▸ **TASK DIRECTIONS**
Each line below has to be set down again exactly.

[Scene difference descriptions]
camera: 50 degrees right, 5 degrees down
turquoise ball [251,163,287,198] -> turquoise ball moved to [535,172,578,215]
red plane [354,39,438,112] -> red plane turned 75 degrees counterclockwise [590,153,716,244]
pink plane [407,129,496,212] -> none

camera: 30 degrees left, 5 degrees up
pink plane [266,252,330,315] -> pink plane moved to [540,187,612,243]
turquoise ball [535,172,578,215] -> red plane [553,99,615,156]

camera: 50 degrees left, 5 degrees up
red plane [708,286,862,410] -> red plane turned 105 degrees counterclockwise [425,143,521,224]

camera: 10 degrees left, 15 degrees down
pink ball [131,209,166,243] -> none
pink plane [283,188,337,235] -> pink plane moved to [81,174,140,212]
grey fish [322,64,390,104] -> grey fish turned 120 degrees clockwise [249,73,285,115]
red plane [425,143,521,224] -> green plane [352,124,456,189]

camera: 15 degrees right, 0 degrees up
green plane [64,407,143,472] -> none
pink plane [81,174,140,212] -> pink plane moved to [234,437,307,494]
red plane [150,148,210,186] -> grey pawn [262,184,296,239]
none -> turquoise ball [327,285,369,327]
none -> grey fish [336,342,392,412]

▸ **ANSWER SPACE**
camera: 50 degrees right, 5 degrees down
turquoise ball [251,163,287,198] -> turquoise ball moved to [535,172,578,215]
red plane [354,39,438,112] -> red plane turned 75 degrees counterclockwise [590,153,716,244]
pink plane [407,129,496,212] -> none

camera: 30 degrees left, 5 degrees up
pink plane [266,252,330,315] -> pink plane moved to [540,187,612,243]
turquoise ball [535,172,578,215] -> red plane [553,99,615,156]

camera: 50 degrees left, 5 degrees up
red plane [708,286,862,410] -> red plane turned 105 degrees counterclockwise [425,143,521,224]

camera: 10 degrees left, 15 degrees down
pink ball [131,209,166,243] -> none
pink plane [283,188,337,235] -> pink plane moved to [81,174,140,212]
grey fish [322,64,390,104] -> grey fish turned 120 degrees clockwise [249,73,285,115]
red plane [425,143,521,224] -> green plane [352,124,456,189]

camera: 15 degrees right, 0 degrees up
green plane [64,407,143,472] -> none
pink plane [81,174,140,212] -> pink plane moved to [234,437,307,494]
red plane [150,148,210,186] -> grey pawn [262,184,296,239]
none -> turquoise ball [327,285,369,327]
none -> grey fish [336,342,392,412]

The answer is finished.